Change detection data:
....................

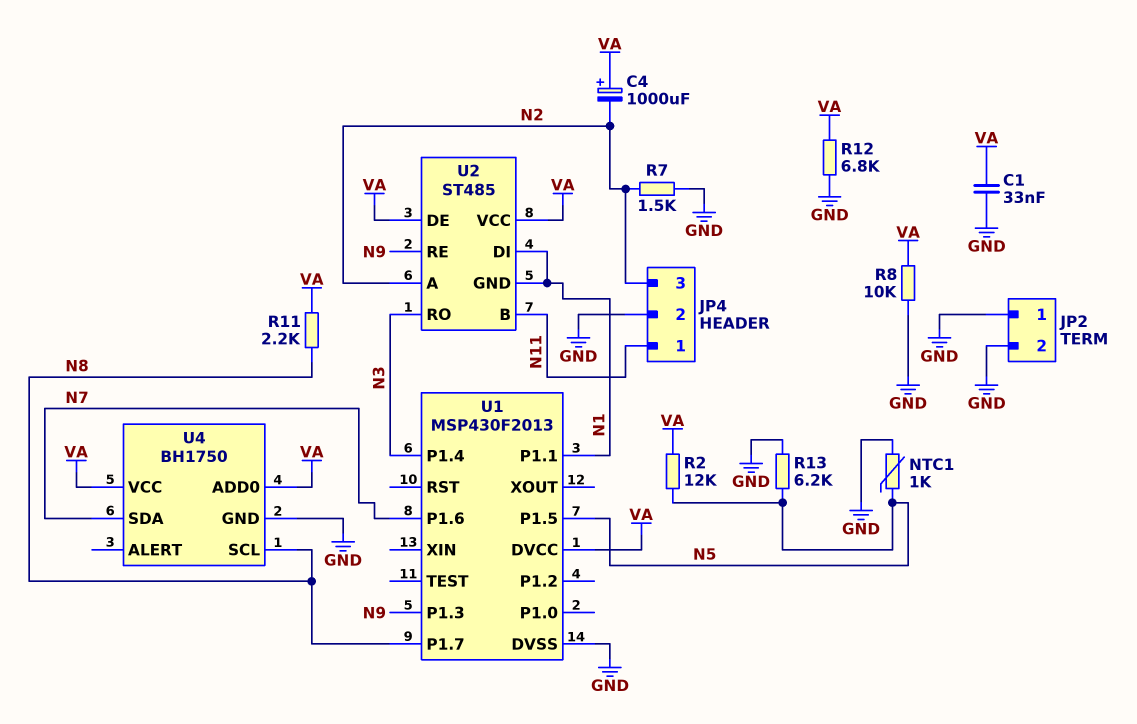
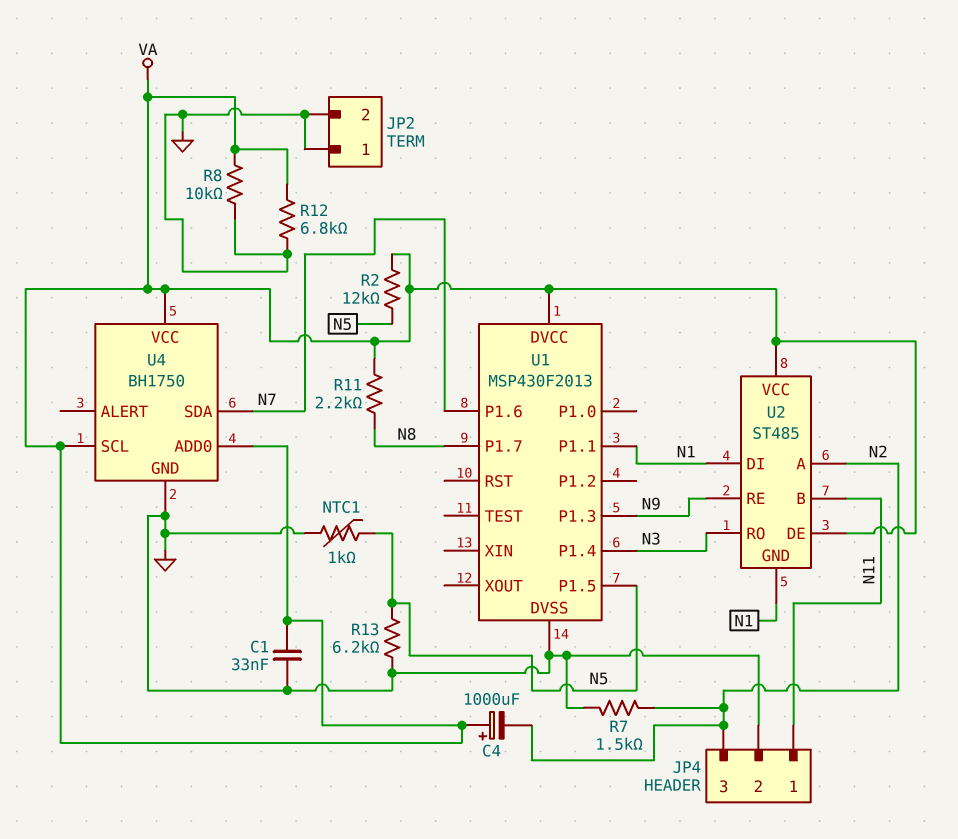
U4 pin SCL: N8 -> VA

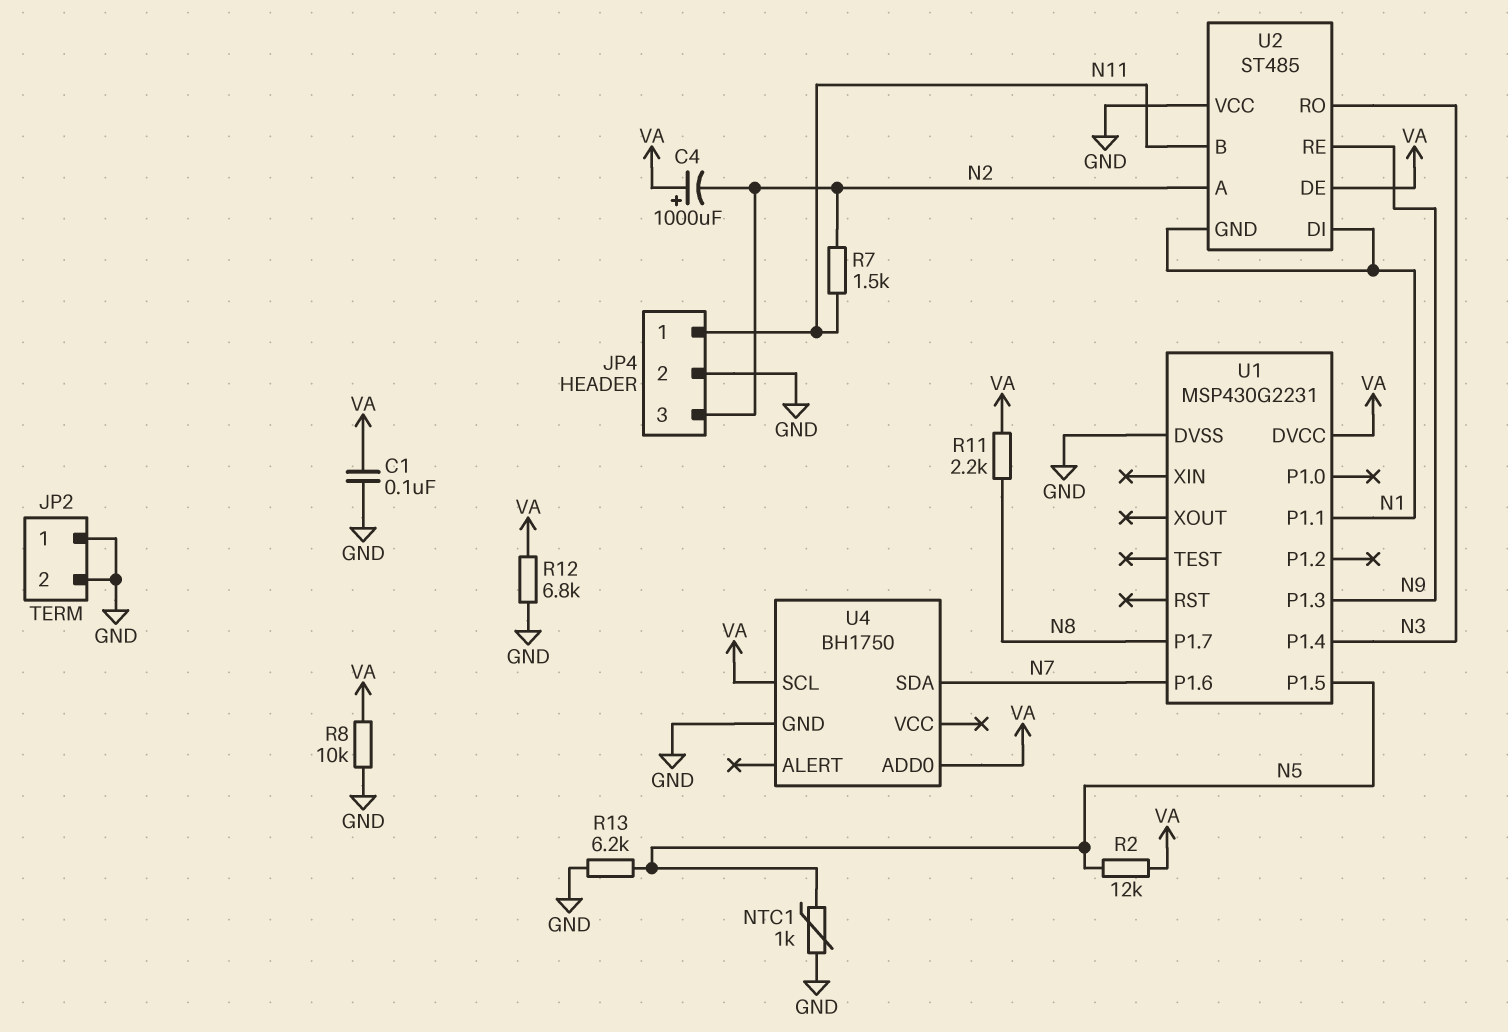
C1: 33nF (GND, VA) -> 100nF (GND, VA)
R7: 1.5k (GND, N2) -> 1.5k (N2, N11)
U1: MSP430F2013 -> MSP430G2231
U2 pin VCC: VA -> GND
U4 pin VCC: VA -> none

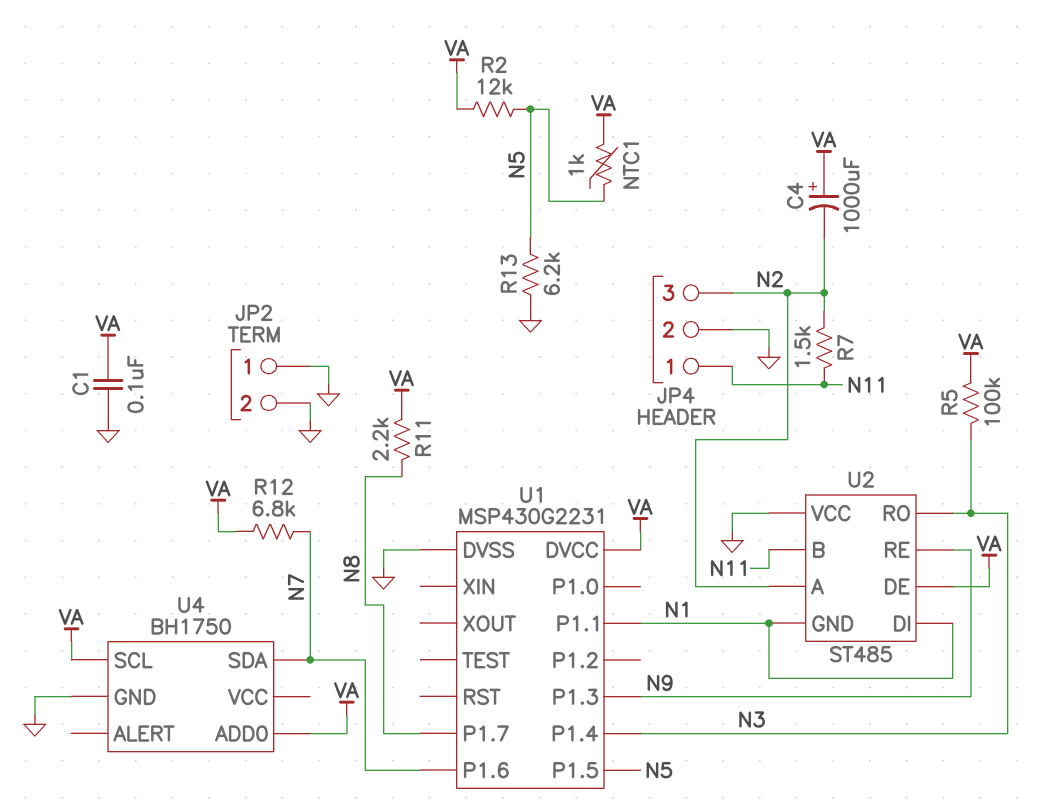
NTC1: 1k (GND, N5) -> 1k (N5, VA)
R5: none -> 100k (N3, VA)
R8: 10k (GND, VA) -> none
R12: 6.8k (GND, VA) -> 6.8k (N7, VA)

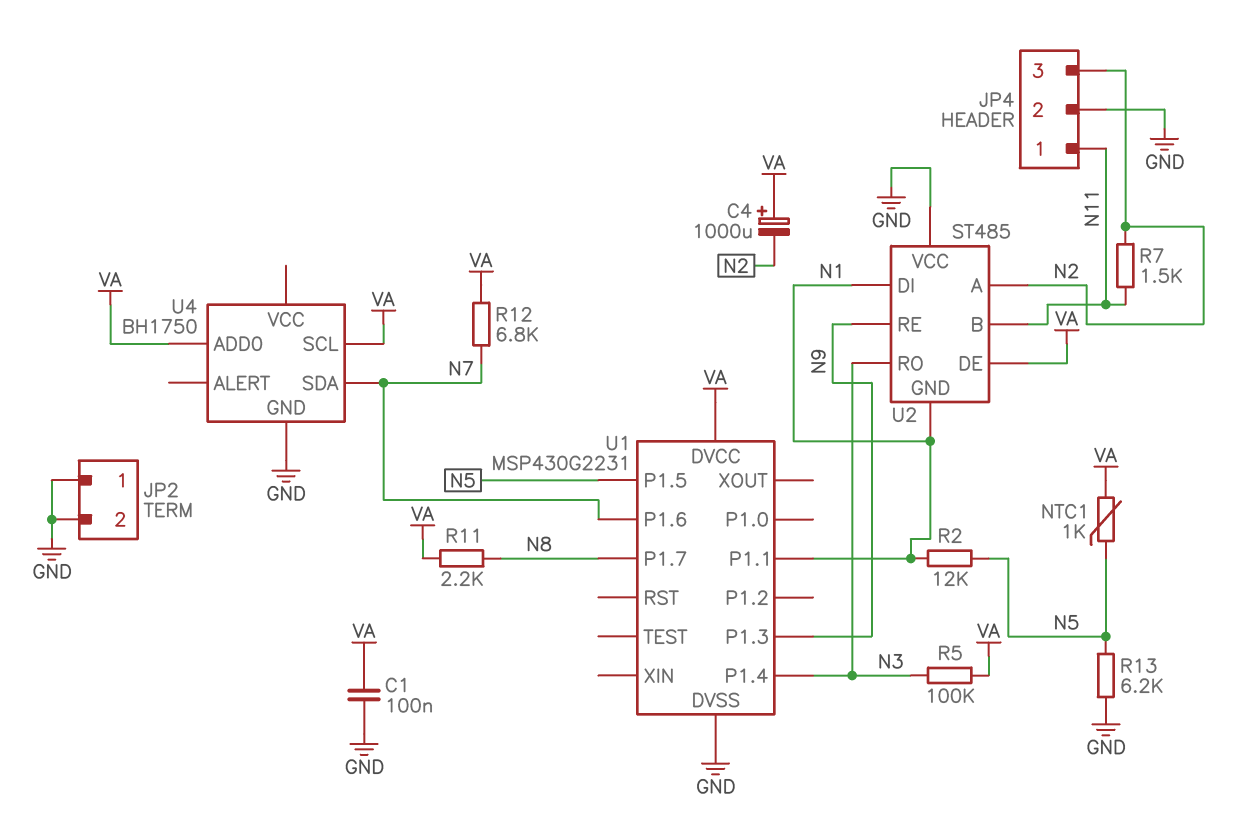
R2: 12k (N5, VA) -> 12k (N1, N5)

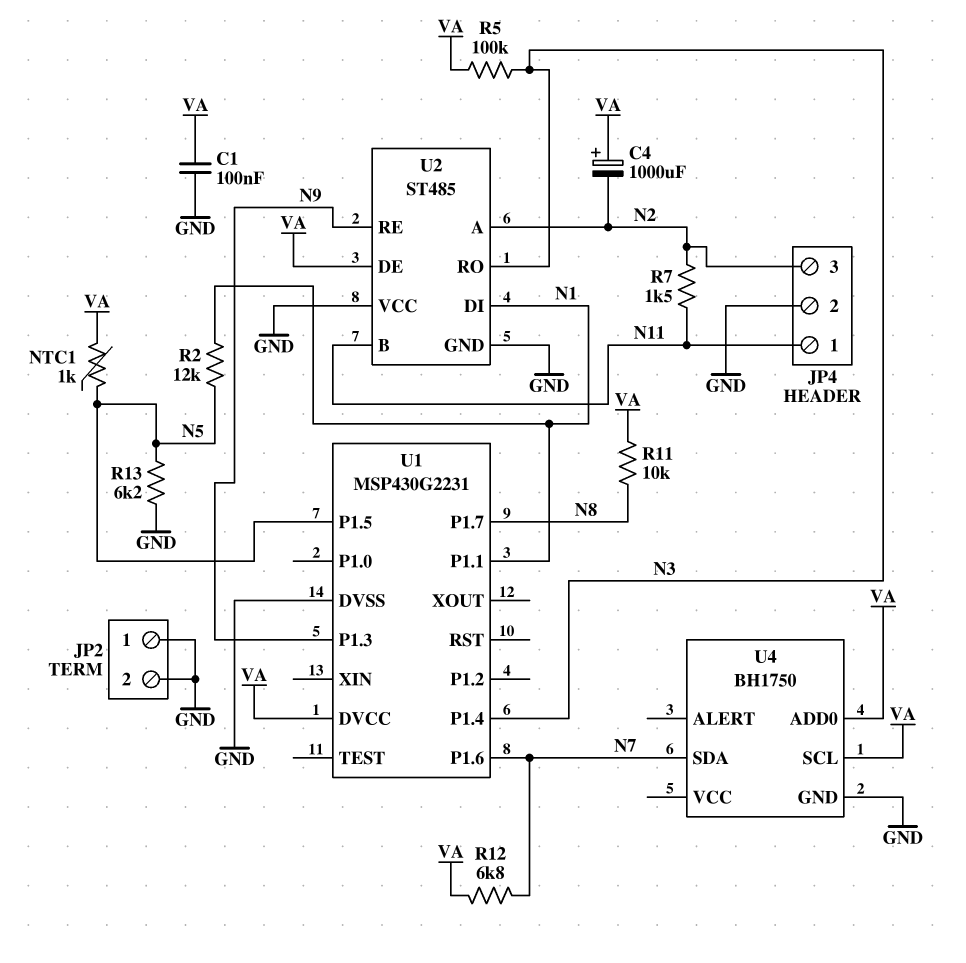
R11: 2.2k (N8, VA) -> 10k (N8, VA)
U2 pin GND: N1 -> GND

....................

The answer must be every line of the data that holds the word "none".

U4 pin VCC: VA -> none
R5: none -> 100k (N3, VA)
R8: 10k (GND, VA) -> none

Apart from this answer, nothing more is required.